--- Exercise directions ---
Please write out every record below exactly as it stands.

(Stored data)
•••••
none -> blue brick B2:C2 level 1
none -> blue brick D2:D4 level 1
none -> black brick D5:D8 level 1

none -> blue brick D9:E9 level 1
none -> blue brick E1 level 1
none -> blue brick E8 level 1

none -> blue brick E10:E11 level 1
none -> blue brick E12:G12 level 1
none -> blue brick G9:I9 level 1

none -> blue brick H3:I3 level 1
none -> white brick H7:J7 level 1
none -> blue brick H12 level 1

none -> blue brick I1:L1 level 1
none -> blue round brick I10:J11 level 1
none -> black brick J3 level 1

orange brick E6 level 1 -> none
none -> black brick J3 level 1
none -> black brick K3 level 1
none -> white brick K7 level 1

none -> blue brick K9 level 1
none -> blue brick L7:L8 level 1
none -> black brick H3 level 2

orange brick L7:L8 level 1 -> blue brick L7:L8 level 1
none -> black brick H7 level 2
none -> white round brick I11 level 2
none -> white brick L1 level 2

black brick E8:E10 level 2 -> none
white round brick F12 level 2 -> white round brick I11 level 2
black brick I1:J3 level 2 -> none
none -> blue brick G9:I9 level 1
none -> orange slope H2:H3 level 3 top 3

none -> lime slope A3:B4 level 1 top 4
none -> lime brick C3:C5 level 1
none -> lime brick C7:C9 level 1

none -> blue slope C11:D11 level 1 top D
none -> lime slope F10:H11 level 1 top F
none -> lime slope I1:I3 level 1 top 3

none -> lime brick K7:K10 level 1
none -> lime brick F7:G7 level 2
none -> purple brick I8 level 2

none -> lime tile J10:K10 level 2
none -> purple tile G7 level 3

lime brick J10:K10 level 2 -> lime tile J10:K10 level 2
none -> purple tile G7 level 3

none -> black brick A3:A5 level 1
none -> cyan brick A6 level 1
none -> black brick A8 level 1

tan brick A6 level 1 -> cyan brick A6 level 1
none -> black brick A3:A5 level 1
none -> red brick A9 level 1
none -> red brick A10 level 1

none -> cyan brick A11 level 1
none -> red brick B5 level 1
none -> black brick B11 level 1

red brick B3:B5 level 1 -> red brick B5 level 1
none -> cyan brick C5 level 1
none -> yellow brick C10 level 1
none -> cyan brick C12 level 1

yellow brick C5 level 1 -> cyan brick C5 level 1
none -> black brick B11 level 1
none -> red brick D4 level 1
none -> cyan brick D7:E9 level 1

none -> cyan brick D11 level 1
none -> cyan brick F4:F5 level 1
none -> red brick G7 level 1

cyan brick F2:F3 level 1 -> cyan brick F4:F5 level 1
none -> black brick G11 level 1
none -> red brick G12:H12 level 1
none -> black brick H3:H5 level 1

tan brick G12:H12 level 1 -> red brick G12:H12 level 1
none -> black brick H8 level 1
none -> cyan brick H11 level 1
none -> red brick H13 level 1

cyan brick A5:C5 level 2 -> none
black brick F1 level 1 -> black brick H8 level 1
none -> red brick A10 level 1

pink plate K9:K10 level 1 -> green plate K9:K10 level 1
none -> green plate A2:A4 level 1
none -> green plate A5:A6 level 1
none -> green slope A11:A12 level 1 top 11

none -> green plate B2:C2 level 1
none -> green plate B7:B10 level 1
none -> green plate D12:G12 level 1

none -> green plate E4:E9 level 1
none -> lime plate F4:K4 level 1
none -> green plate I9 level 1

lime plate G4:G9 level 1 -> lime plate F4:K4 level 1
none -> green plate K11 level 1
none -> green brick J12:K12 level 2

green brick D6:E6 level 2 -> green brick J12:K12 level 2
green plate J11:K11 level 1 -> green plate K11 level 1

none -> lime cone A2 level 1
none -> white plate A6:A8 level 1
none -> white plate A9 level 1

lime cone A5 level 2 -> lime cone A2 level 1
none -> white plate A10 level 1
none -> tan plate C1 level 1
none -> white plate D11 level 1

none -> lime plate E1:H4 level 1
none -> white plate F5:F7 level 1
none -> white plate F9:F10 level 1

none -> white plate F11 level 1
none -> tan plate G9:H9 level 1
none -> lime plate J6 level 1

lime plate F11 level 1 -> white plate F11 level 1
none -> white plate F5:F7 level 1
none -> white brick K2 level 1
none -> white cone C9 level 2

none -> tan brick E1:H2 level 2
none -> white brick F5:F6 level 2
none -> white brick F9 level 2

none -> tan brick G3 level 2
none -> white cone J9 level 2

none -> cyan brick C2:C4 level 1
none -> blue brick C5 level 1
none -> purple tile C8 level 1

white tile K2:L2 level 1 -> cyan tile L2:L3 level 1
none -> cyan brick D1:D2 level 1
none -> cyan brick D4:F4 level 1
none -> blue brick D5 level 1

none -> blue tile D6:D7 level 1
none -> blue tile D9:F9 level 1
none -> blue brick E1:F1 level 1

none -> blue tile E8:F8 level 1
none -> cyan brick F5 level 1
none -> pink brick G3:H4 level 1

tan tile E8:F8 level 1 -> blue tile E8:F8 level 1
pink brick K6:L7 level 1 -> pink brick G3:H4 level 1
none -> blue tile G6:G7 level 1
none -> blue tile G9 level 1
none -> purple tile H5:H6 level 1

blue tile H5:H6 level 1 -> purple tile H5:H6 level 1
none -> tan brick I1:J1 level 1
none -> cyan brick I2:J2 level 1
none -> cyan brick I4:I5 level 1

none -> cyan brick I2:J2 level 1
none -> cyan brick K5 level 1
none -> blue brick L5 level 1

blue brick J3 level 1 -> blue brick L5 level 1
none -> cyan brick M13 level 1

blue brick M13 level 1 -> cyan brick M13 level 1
•••••
--- The completed task ---
none -> blue brick B2:C2 level 1
none -> blue brick D2:D4 level 1
none -> black brick D5:D8 level 1

none -> blue brick D9:E9 level 1
none -> blue brick E1 level 1
none -> blue brick E8 level 1

none -> blue brick E10:E11 level 1
none -> blue brick E12:G12 level 1
none -> blue brick G9:I9 level 1

none -> blue brick H3:I3 level 1
none -> white brick H7:J7 level 1
none -> blue brick H12 level 1

none -> blue brick I1:L1 level 1
none -> blue round brick I10:J11 level 1
none -> black brick J3 level 1

orange brick E6 level 1 -> none
none -> black brick J3 level 1
none -> black brick K3 level 1
none -> white brick K7 level 1

none -> blue brick K9 level 1
none -> blue brick L7:L8 level 1
none -> black brick H3 level 2

orange brick L7:L8 level 1 -> blue brick L7:L8 level 1
none -> black brick H7 level 2
none -> white round brick I11 level 2
none -> white brick L1 level 2

black brick E8:E10 level 2 -> none
white round brick F12 level 2 -> white round brick I11 level 2
black brick I1:J3 level 2 -> none
none -> blue brick G9:I9 level 1
none -> orange slope H2:H3 level 3 top 3

none -> lime slope A3:B4 level 1 top 4
none -> lime brick C3:C5 level 1
none -> lime brick C7:C9 level 1

none -> blue slope C11:D11 level 1 top D
none -> lime slope F10:H11 level 1 top F
none -> lime slope I1:I3 level 1 top 3

none -> lime brick K7:K10 level 1
none -> lime brick F7:G7 level 2
none -> purple brick I8 level 2

none -> lime tile J10:K10 level 2
none -> purple tile G7 level 3

lime brick J10:K10 level 2 -> lime tile J10:K10 level 2
none -> purple tile G7 level 3

none -> black brick A3:A5 level 1
none -> cyan brick A6 level 1
none -> black brick A8 level 1

tan brick A6 level 1 -> cyan brick A6 level 1
none -> black brick A3:A5 level 1
none -> red brick A9 level 1
none -> red brick A10 level 1

none -> cyan brick A11 level 1
none -> red brick B5 level 1
none -> black brick B11 level 1

red brick B3:B5 level 1 -> red brick B5 level 1
none -> cyan brick C5 level 1
none -> yellow brick C10 level 1
none -> cyan brick C12 level 1

yellow brick C5 level 1 -> cyan brick C5 level 1
none -> black brick B11 level 1
none -> red brick D4 level 1
none -> cyan brick D7:E9 level 1

none -> cyan brick D11 level 1
none -> cyan brick F4:F5 level 1
none -> red brick G7 level 1

cyan brick F2:F3 level 1 -> cyan brick F4:F5 level 1
none -> black brick G11 level 1
none -> red brick G12:H12 level 1
none -> black brick H3:H5 level 1

tan brick G12:H12 level 1 -> red brick G12:H12 level 1
none -> black brick H8 level 1
none -> cyan brick H11 level 1
none -> red brick H13 level 1

cyan brick A5:C5 level 2 -> none
black brick F1 level 1 -> black brick H8 level 1
none -> red brick A10 level 1

pink plate K9:K10 level 1 -> green plate K9:K10 level 1
none -> green plate A2:A4 level 1
none -> green plate A5:A6 level 1
none -> green slope A11:A12 level 1 top 11

none -> green plate B2:C2 level 1
none -> green plate B7:B10 level 1
none -> green plate D12:G12 level 1

none -> green plate E4:E9 level 1
none -> lime plate F4:K4 level 1
none -> green plate I9 level 1

lime plate G4:G9 level 1 -> lime plate F4:K4 level 1
none -> green plate K11 level 1
none -> green brick J12:K12 level 2

green brick D6:E6 level 2 -> green brick J12:K12 level 2
green plate J11:K11 level 1 -> green plate K11 level 1

none -> lime cone A2 level 1
none -> white plate A6:A8 level 1
none -> white plate A9 level 1

lime cone A5 level 2 -> lime cone A2 level 1
none -> white plate A10 level 1
none -> tan plate C1 level 1
none -> white plate D11 level 1

none -> lime plate E1:H4 level 1
none -> white plate F5:F7 level 1
none -> white plate F9:F10 level 1

none -> white plate F11 level 1
none -> tan plate G9:H9 level 1
none -> lime plate J6 level 1

lime plate F11 level 1 -> white plate F11 level 1
none -> white plate F5:F7 level 1
none -> white brick K2 level 1
none -> white cone C9 level 2

none -> tan brick E1:H2 level 2
none -> white brick F5:F6 level 2
none -> white brick F9 level 2

none -> tan brick G3 level 2
none -> white cone J9 level 2

none -> cyan brick C2:C4 level 1
none -> blue brick C5 level 1
none -> purple tile C8 level 1

white tile K2:L2 level 1 -> cyan tile L2:L3 level 1
none -> cyan brick D1:D2 level 1
none -> cyan brick D4:F4 level 1
none -> blue brick D5 level 1

none -> blue tile D6:D7 level 1
none -> blue tile D9:F9 level 1
none -> blue brick E1:F1 level 1

none -> blue tile E8:F8 level 1
none -> cyan brick F5 level 1
none -> pink brick G3:H4 level 1

tan tile E8:F8 level 1 -> blue tile E8:F8 level 1
pink brick K6:L7 level 1 -> pink brick G3:H4 level 1
none -> blue tile G6:G7 level 1
none -> blue tile G9 level 1
none -> purple tile H5:H6 level 1

blue tile H5:H6 level 1 -> purple tile H5:H6 level 1
none -> tan brick I1:J1 level 1
none -> cyan brick I2:J2 level 1
none -> cyan brick I4:I5 level 1

none -> cyan brick I2:J2 level 1
none -> cyan brick K5 level 1
none -> blue brick L5 level 1

blue brick J3 level 1 -> blue brick L5 level 1
none -> cyan brick M13 level 1

blue brick M13 level 1 -> cyan brick M13 level 1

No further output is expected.